[Data entries]
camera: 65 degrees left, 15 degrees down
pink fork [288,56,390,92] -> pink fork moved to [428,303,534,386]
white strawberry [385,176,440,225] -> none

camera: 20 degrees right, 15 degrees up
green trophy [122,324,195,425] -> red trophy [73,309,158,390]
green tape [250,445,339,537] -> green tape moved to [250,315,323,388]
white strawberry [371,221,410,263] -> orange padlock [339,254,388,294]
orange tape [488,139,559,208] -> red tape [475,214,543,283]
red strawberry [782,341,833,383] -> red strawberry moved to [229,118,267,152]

#### What to work on:
From the line containing "white strawberry [385,176,440,225] -> none" down to the last line, reproduce the records exactly. Include both ends.

#### Solution to the problem:
white strawberry [385,176,440,225] -> none

camera: 20 degrees right, 15 degrees up
green trophy [122,324,195,425] -> red trophy [73,309,158,390]
green tape [250,445,339,537] -> green tape moved to [250,315,323,388]
white strawberry [371,221,410,263] -> orange padlock [339,254,388,294]
orange tape [488,139,559,208] -> red tape [475,214,543,283]
red strawberry [782,341,833,383] -> red strawberry moved to [229,118,267,152]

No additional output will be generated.